**What the task asks:**
Locate every line below that contains the string "frame" and copy each one out.

**Data section:**
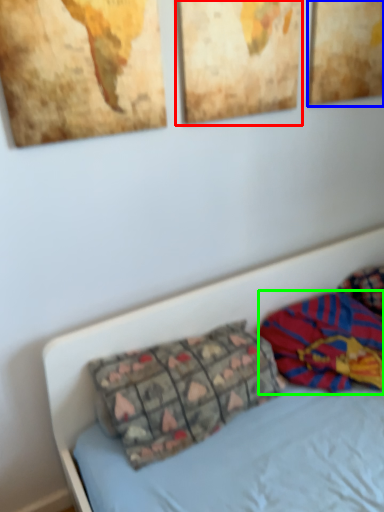
Question: Which is nearer to the picture frame (highlighted by a red box)? picture frame (highlighted by a blue box) or material (highlighted by a green box).

Choices:
 (A) picture frame
 (B) material

Answer: (A)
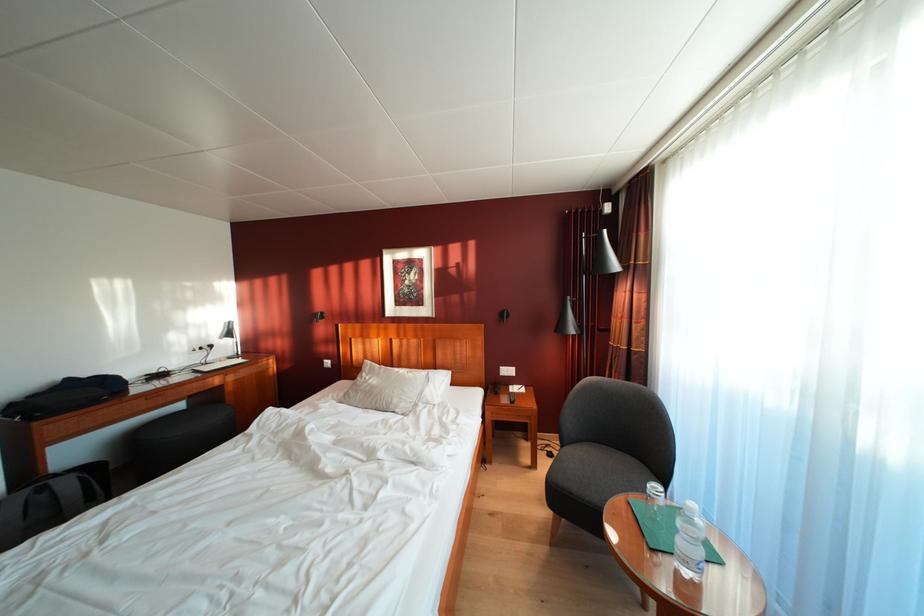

**Completed task:**
Question: Which is nearer to the picture frame (highlighted by a red box)? picture frame (highlighted by a blue box) or material (highlighted by a green box).
 (A) picture frame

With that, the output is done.